(Version comparison data)
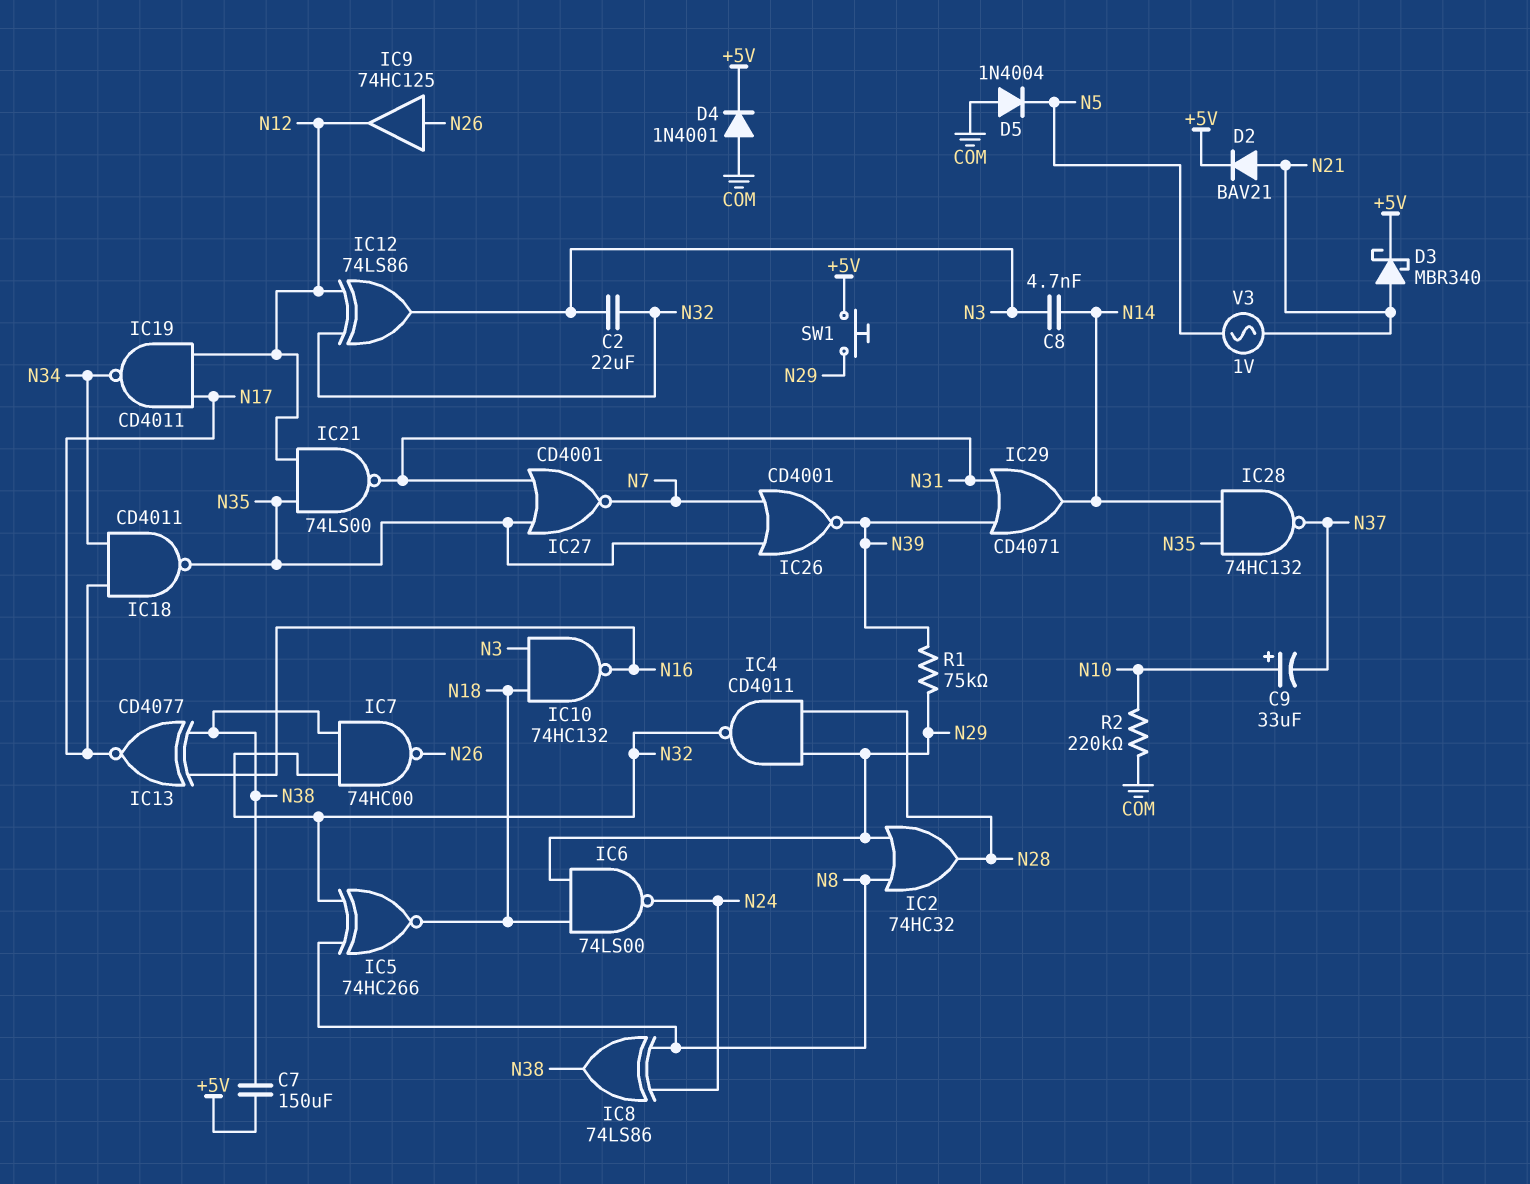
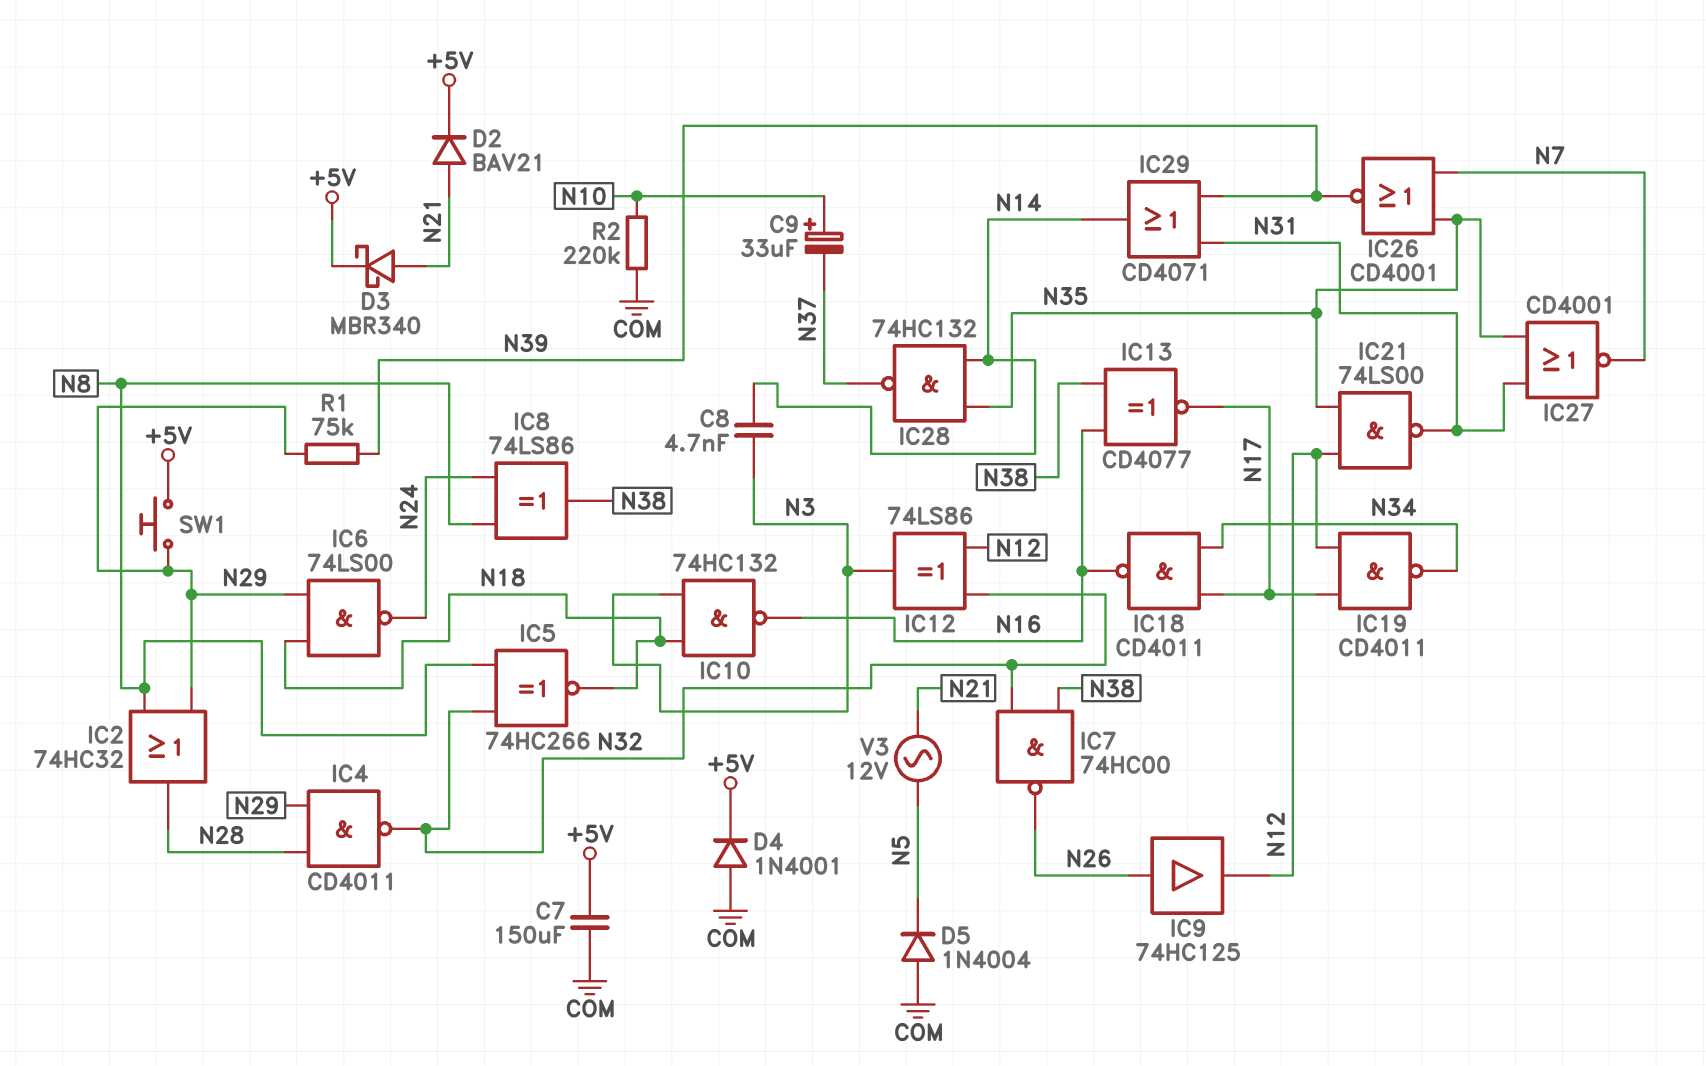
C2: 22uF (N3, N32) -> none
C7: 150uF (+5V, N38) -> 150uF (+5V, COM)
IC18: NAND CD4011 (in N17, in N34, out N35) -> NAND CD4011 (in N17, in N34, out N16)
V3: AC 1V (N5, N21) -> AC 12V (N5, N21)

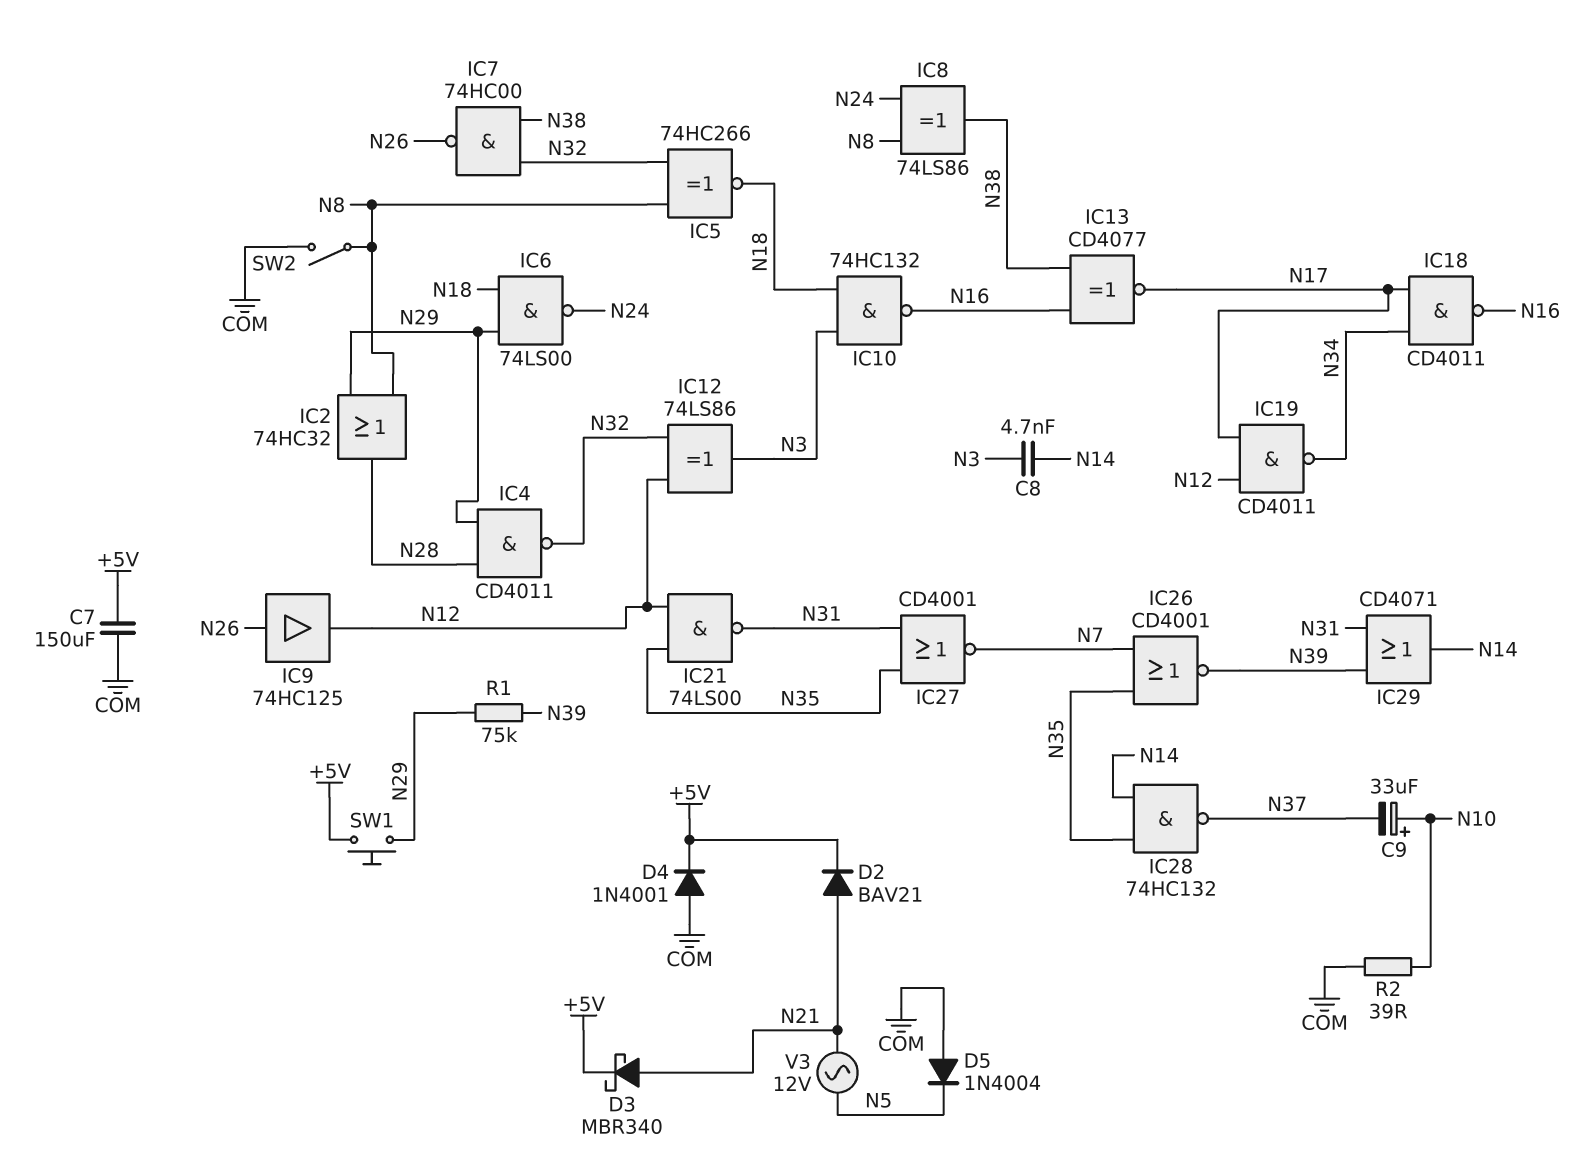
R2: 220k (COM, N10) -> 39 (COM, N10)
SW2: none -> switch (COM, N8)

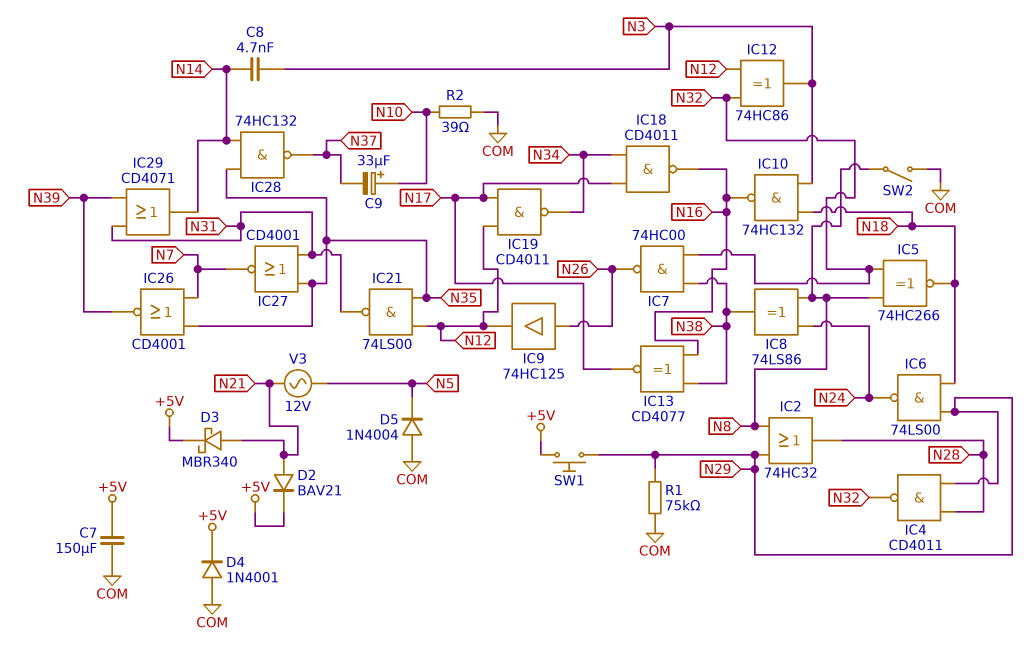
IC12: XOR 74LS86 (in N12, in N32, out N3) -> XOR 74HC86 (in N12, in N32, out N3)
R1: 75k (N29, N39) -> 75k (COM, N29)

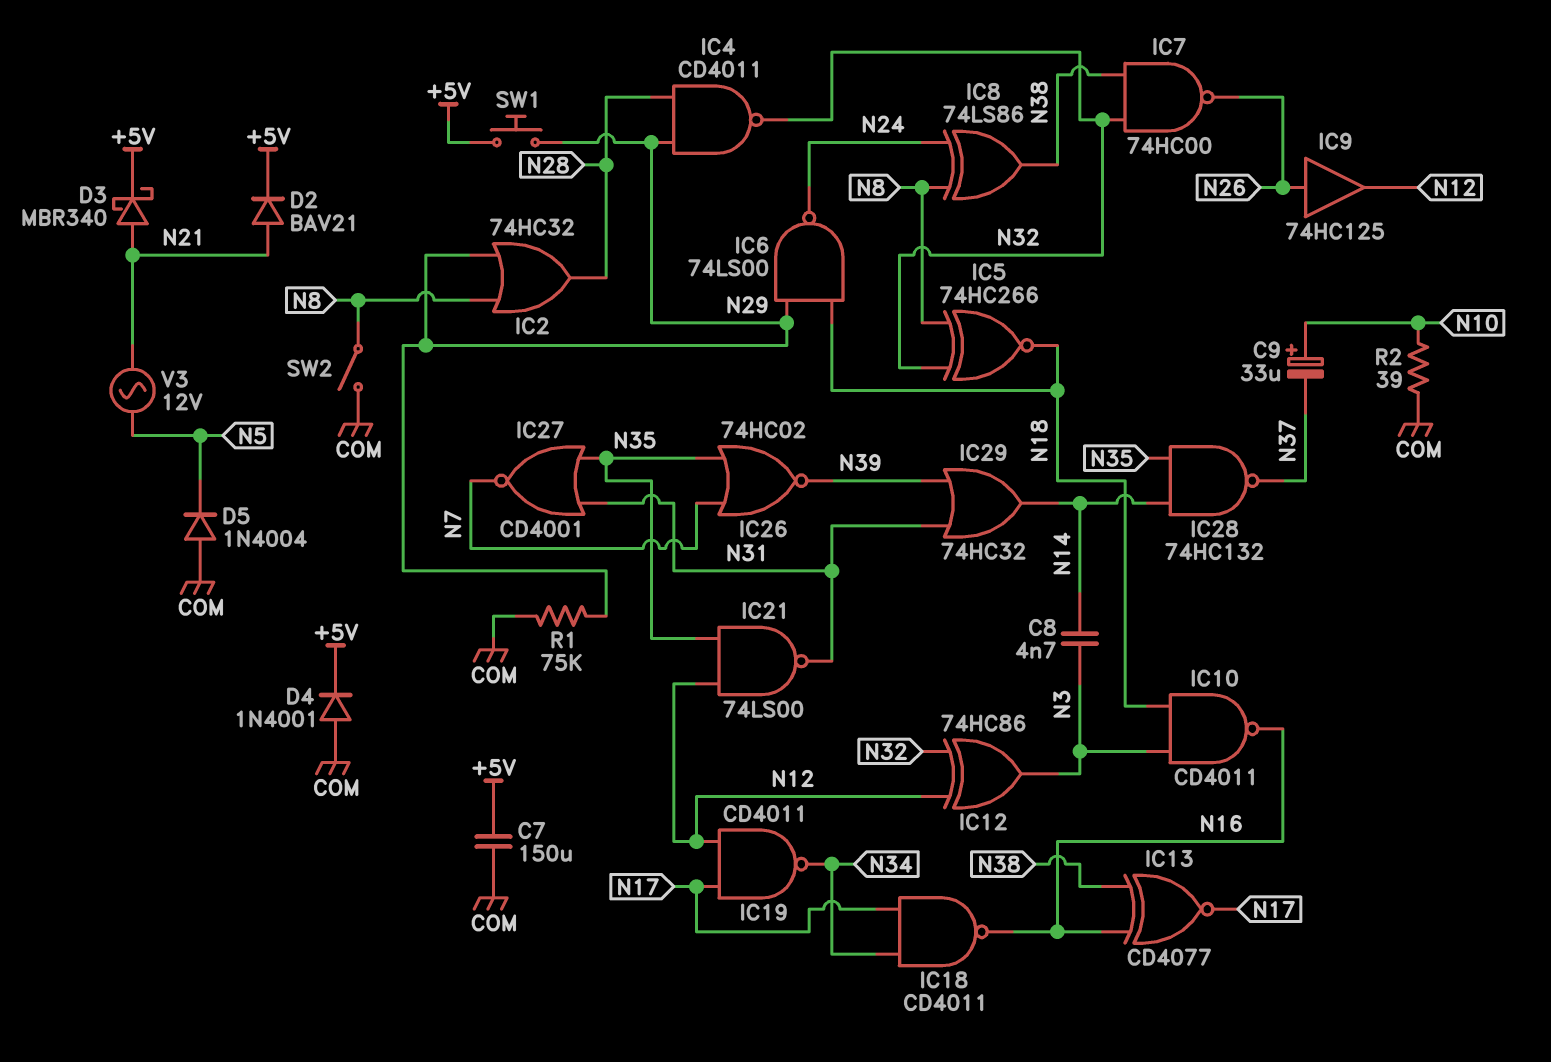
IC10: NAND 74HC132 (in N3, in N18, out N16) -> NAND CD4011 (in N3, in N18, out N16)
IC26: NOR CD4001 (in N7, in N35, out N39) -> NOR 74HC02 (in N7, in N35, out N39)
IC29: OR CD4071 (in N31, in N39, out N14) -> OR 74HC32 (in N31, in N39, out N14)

» **ASSIGNMENT**:
When you copy the records above, keep every word exact but leave out the pictures.

» **EXERCISE OUTPUT**:
C2: 22uF (N3, N32) -> none
C7: 150uF (+5V, N38) -> 150uF (+5V, COM)
IC18: NAND CD4011 (in N17, in N34, out N35) -> NAND CD4011 (in N17, in N34, out N16)
V3: AC 1V (N5, N21) -> AC 12V (N5, N21)

R2: 220k (COM, N10) -> 39 (COM, N10)
SW2: none -> switch (COM, N8)

IC12: XOR 74LS86 (in N12, in N32, out N3) -> XOR 74HC86 (in N12, in N32, out N3)
R1: 75k (N29, N39) -> 75k (COM, N29)

IC10: NAND 74HC132 (in N3, in N18, out N16) -> NAND CD4011 (in N3, in N18, out N16)
IC26: NOR CD4001 (in N7, in N35, out N39) -> NOR 74HC02 (in N7, in N35, out N39)
IC29: OR CD4071 (in N31, in N39, out N14) -> OR 74HC32 (in N31, in N39, out N14)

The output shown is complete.